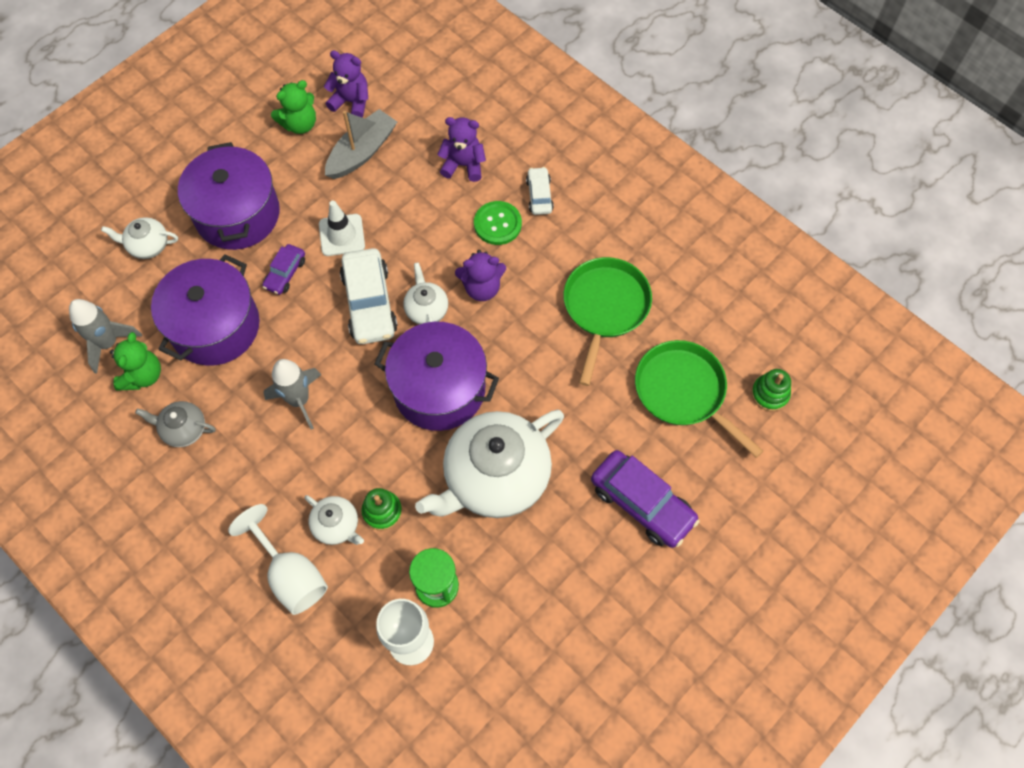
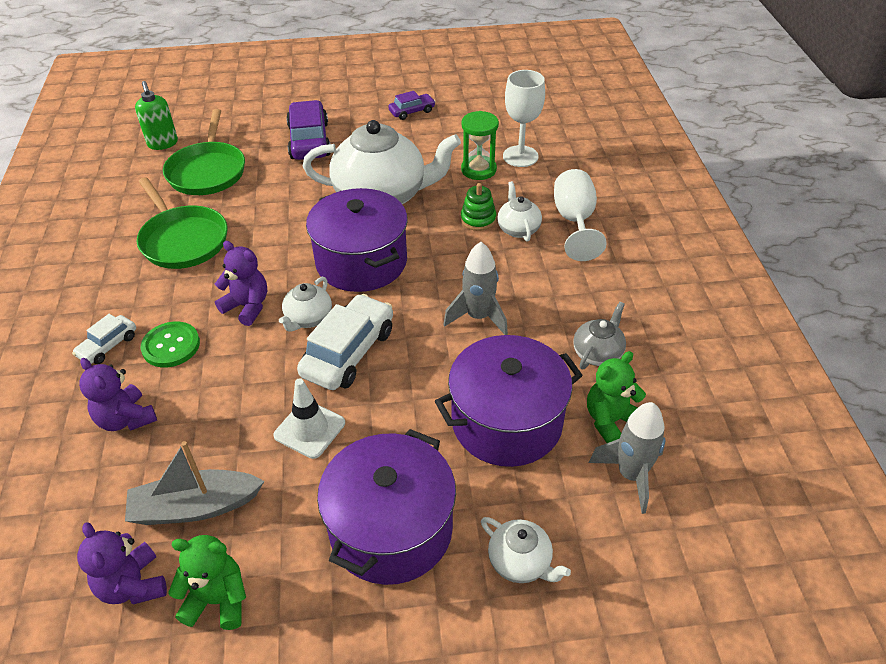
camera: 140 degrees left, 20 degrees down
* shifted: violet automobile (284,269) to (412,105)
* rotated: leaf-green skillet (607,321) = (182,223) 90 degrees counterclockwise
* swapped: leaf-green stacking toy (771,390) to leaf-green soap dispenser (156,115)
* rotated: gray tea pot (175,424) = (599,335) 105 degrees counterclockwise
┄┄┄┄┄┄
**Task statement**
The data above should be restated exactly, with its images dropped.

**Reply**
camera: 140 degrees left, 20 degrees down
* shifted: violet automobile (284,269) to (412,105)
* rotated: leaf-green skillet (607,321) = (182,223) 90 degrees counterclockwise
* swapped: leaf-green stacking toy (771,390) to leaf-green soap dispenser (156,115)
* rotated: gray tea pot (175,424) = (599,335) 105 degrees counterclockwise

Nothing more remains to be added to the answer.